What the exercise asks »
Would you please return the lines of the entries below starting at the line that has "ENC3: KY-040 -> EC11" and ending at the line that has "RADIO2 pin MOSI: D13 -> D18", both included, exactly as they are?

Edit difference data »
▽

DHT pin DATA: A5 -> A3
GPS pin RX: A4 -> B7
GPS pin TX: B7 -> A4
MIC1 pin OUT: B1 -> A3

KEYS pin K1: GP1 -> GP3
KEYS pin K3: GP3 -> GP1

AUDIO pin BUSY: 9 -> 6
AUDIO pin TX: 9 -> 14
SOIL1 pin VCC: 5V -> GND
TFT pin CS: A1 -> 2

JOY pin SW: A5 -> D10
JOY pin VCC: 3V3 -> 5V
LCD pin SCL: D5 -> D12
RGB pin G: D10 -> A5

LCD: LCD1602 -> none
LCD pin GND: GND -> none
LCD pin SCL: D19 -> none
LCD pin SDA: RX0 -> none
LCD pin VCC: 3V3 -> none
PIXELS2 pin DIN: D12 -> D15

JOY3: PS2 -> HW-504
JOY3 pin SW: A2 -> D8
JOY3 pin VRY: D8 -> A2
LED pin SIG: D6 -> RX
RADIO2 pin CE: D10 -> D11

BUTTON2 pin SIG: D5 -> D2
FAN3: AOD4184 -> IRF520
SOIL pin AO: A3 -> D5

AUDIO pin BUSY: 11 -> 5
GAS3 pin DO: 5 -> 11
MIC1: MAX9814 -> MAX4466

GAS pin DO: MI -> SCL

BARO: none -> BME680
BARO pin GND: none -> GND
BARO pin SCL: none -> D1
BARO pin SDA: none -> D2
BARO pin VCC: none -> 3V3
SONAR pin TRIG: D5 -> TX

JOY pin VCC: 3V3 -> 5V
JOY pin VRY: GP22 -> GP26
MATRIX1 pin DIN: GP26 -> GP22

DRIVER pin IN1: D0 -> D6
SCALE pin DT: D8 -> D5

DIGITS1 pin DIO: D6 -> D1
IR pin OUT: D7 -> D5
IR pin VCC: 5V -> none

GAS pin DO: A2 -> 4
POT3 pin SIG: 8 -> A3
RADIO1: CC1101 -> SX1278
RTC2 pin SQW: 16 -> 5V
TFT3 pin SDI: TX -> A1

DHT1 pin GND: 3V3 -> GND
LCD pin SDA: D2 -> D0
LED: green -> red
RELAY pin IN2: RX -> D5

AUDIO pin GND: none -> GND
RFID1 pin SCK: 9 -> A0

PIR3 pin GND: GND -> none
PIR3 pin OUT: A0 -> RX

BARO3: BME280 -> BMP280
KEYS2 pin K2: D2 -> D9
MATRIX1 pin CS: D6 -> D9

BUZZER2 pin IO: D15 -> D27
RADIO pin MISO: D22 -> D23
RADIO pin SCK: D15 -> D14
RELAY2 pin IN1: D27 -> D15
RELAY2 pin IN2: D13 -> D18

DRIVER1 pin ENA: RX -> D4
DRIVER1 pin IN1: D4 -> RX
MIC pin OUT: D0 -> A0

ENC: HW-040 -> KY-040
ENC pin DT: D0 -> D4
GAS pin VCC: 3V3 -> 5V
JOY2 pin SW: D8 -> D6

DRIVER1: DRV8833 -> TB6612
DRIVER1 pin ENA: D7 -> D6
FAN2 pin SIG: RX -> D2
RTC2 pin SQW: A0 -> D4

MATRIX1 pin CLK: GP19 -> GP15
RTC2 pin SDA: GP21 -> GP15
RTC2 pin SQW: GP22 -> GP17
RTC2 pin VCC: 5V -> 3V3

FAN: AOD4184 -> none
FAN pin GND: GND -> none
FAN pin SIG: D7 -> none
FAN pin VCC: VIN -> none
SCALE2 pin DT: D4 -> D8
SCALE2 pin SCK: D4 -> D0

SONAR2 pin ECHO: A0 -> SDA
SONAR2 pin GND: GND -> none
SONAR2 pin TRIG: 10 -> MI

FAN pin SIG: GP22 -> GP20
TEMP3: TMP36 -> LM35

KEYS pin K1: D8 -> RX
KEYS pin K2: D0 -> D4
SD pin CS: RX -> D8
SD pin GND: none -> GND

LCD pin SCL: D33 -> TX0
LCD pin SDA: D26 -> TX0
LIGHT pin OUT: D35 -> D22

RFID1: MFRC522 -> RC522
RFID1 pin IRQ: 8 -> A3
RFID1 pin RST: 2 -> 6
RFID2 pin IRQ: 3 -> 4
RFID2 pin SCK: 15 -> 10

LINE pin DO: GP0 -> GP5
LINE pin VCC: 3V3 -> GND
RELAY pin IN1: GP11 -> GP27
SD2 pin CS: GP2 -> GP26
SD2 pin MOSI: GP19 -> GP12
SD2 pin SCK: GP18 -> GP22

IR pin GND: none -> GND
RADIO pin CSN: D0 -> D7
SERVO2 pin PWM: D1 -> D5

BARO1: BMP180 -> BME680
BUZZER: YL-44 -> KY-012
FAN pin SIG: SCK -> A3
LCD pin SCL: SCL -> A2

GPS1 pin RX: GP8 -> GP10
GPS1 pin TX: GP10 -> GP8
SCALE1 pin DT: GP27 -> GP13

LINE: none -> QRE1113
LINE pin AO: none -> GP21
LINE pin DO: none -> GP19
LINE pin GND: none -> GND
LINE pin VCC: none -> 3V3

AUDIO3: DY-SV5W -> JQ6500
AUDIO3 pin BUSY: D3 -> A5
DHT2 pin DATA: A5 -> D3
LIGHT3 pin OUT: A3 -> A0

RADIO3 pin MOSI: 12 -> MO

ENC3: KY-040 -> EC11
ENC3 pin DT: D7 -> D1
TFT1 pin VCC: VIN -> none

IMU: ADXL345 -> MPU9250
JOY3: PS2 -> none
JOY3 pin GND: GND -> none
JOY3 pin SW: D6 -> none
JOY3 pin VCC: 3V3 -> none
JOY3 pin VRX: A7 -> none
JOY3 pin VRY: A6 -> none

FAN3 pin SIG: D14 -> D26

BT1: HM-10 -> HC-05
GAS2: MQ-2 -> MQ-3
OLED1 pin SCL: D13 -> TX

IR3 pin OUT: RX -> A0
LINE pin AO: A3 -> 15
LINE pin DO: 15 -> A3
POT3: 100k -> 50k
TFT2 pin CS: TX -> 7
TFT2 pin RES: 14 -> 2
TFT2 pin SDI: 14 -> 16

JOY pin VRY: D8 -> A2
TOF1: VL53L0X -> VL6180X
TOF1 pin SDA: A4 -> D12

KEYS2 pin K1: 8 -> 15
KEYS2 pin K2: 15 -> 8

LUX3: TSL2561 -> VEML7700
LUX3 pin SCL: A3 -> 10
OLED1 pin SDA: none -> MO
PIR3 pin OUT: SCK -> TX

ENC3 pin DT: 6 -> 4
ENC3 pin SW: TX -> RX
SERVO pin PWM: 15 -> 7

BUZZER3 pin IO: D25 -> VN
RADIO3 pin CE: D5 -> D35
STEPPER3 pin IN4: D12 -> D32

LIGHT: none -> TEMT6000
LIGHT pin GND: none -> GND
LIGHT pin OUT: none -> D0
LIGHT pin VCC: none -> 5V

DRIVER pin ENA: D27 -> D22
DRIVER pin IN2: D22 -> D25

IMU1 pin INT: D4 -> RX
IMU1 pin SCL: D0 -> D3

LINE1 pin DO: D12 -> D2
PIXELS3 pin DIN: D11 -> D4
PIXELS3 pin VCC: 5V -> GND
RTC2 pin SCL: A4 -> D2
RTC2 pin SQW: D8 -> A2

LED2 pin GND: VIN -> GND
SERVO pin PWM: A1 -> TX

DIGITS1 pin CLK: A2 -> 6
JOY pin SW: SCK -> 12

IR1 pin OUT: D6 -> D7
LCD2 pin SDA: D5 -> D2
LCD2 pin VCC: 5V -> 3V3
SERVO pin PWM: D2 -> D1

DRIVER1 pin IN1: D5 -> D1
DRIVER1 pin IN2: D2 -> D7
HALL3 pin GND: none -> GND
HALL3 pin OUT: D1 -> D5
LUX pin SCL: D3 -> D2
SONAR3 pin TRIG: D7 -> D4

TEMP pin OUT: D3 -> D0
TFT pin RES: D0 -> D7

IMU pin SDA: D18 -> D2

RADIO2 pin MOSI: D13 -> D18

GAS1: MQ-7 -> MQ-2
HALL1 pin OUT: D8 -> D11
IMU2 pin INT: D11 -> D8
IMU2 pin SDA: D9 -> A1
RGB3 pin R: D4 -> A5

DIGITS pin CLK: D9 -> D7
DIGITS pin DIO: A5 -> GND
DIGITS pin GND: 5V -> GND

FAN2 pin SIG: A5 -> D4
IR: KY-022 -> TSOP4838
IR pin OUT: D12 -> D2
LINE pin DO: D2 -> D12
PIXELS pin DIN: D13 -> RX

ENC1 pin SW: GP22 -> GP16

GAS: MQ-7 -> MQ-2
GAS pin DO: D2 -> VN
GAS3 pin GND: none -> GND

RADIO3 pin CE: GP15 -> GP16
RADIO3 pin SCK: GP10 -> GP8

△

Expected answer »
ENC3: KY-040 -> EC11
ENC3 pin DT: D7 -> D1
TFT1 pin VCC: VIN -> none

IMU: ADXL345 -> MPU9250
JOY3: PS2 -> none
JOY3 pin GND: GND -> none
JOY3 pin SW: D6 -> none
JOY3 pin VCC: 3V3 -> none
JOY3 pin VRX: A7 -> none
JOY3 pin VRY: A6 -> none

FAN3 pin SIG: D14 -> D26

BT1: HM-10 -> HC-05
GAS2: MQ-2 -> MQ-3
OLED1 pin SCL: D13 -> TX

IR3 pin OUT: RX -> A0
LINE pin AO: A3 -> 15
LINE pin DO: 15 -> A3
POT3: 100k -> 50k
TFT2 pin CS: TX -> 7
TFT2 pin RES: 14 -> 2
TFT2 pin SDI: 14 -> 16

JOY pin VRY: D8 -> A2
TOF1: VL53L0X -> VL6180X
TOF1 pin SDA: A4 -> D12

KEYS2 pin K1: 8 -> 15
KEYS2 pin K2: 15 -> 8

LUX3: TSL2561 -> VEML7700
LUX3 pin SCL: A3 -> 10
OLED1 pin SDA: none -> MO
PIR3 pin OUT: SCK -> TX

ENC3 pin DT: 6 -> 4
ENC3 pin SW: TX -> RX
SERVO pin PWM: 15 -> 7

BUZZER3 pin IO: D25 -> VN
RADIO3 pin CE: D5 -> D35
STEPPER3 pin IN4: D12 -> D32

LIGHT: none -> TEMT6000
LIGHT pin GND: none -> GND
LIGHT pin OUT: none -> D0
LIGHT pin VCC: none -> 5V

DRIVER pin ENA: D27 -> D22
DRIVER pin IN2: D22 -> D25

IMU1 pin INT: D4 -> RX
IMU1 pin SCL: D0 -> D3

LINE1 pin DO: D12 -> D2
PIXELS3 pin DIN: D11 -> D4
PIXELS3 pin VCC: 5V -> GND
RTC2 pin SCL: A4 -> D2
RTC2 pin SQW: D8 -> A2

LED2 pin GND: VIN -> GND
SERVO pin PWM: A1 -> TX

DIGITS1 pin CLK: A2 -> 6
JOY pin SW: SCK -> 12

IR1 pin OUT: D6 -> D7
LCD2 pin SDA: D5 -> D2
LCD2 pin VCC: 5V -> 3V3
SERVO pin PWM: D2 -> D1

DRIVER1 pin IN1: D5 -> D1
DRIVER1 pin IN2: D2 -> D7
HALL3 pin GND: none -> GND
HALL3 pin OUT: D1 -> D5
LUX pin SCL: D3 -> D2
SONAR3 pin TRIG: D7 -> D4

TEMP pin OUT: D3 -> D0
TFT pin RES: D0 -> D7

IMU pin SDA: D18 -> D2

RADIO2 pin MOSI: D13 -> D18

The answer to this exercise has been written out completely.